* **The problem**
A faithful transcript of every entry is required; pictures do not belong in it.

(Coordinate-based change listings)
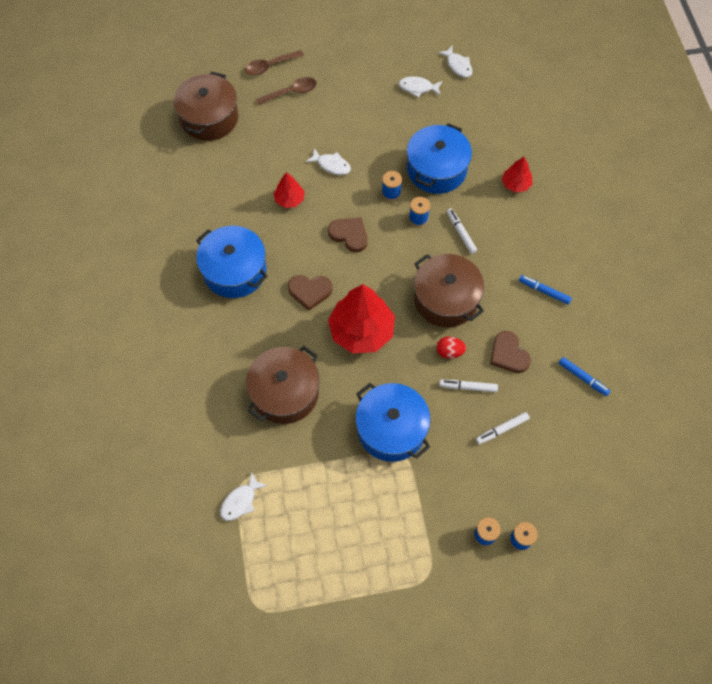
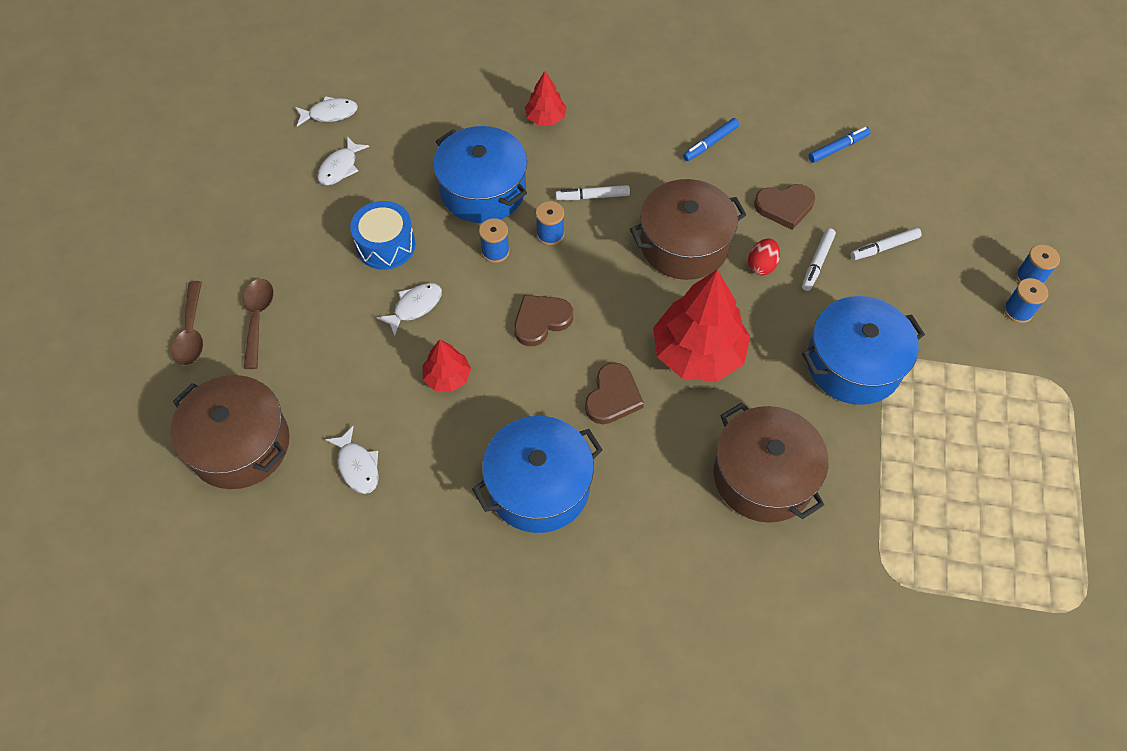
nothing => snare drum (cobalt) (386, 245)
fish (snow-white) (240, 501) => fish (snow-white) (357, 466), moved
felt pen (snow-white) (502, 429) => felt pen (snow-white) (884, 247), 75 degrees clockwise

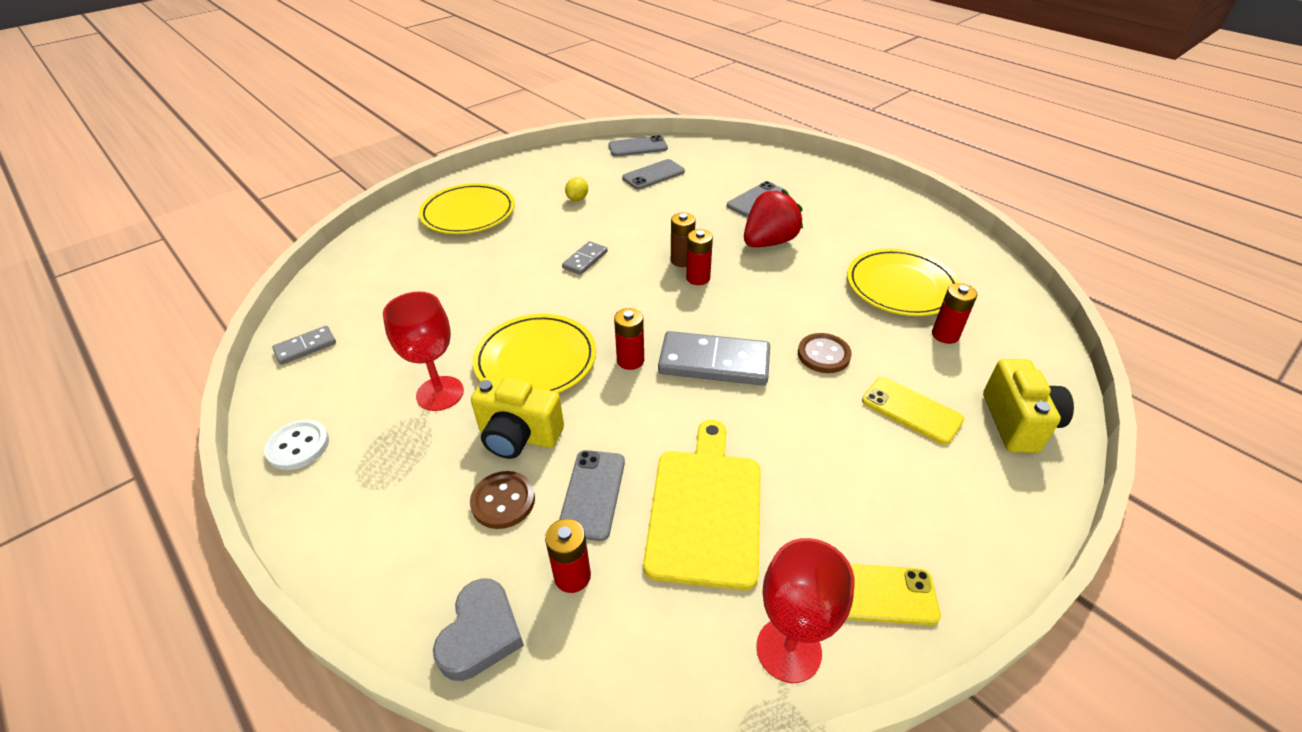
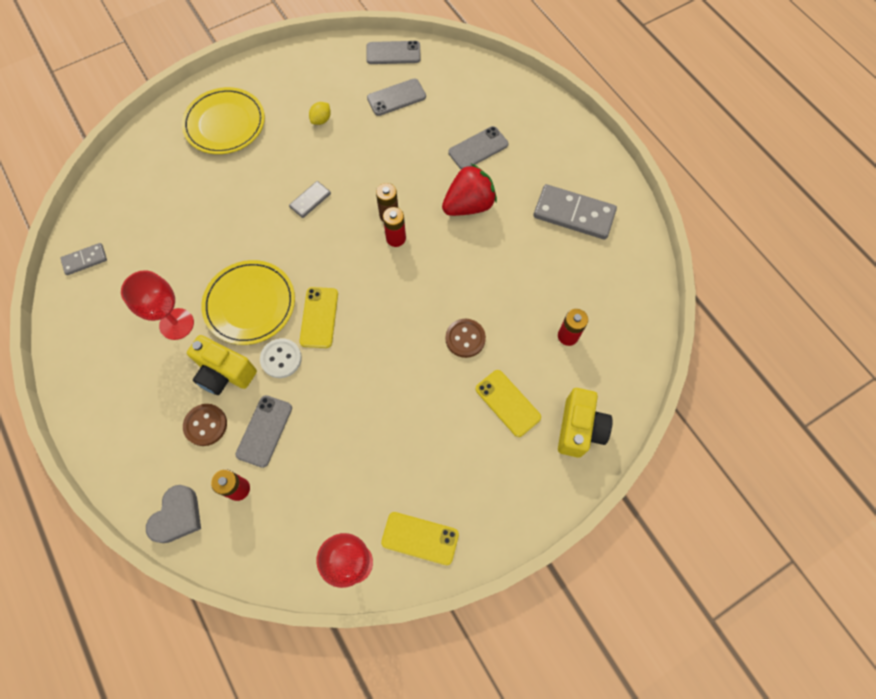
bread board (bright yellow) (705, 509) => nothing
dinner plate (bright yellow) (901, 286) => nothing
button (snow-white) (298, 446) => button (snow-white) (281, 359), moved
domino (ash-grey) (714, 362) => domino (ash-grey) (574, 214), moved
battery (red) (630, 360) => smartphone (bright yellow) (319, 317)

* **Task solution**
nothing => snare drum (cobalt) (386, 245)
fish (snow-white) (240, 501) => fish (snow-white) (357, 466), moved
felt pen (snow-white) (502, 429) => felt pen (snow-white) (884, 247), 75 degrees clockwise

bread board (bright yellow) (705, 509) => nothing
dinner plate (bright yellow) (901, 286) => nothing
button (snow-white) (298, 446) => button (snow-white) (281, 359), moved
domino (ash-grey) (714, 362) => domino (ash-grey) (574, 214), moved
battery (red) (630, 360) => smartphone (bright yellow) (319, 317)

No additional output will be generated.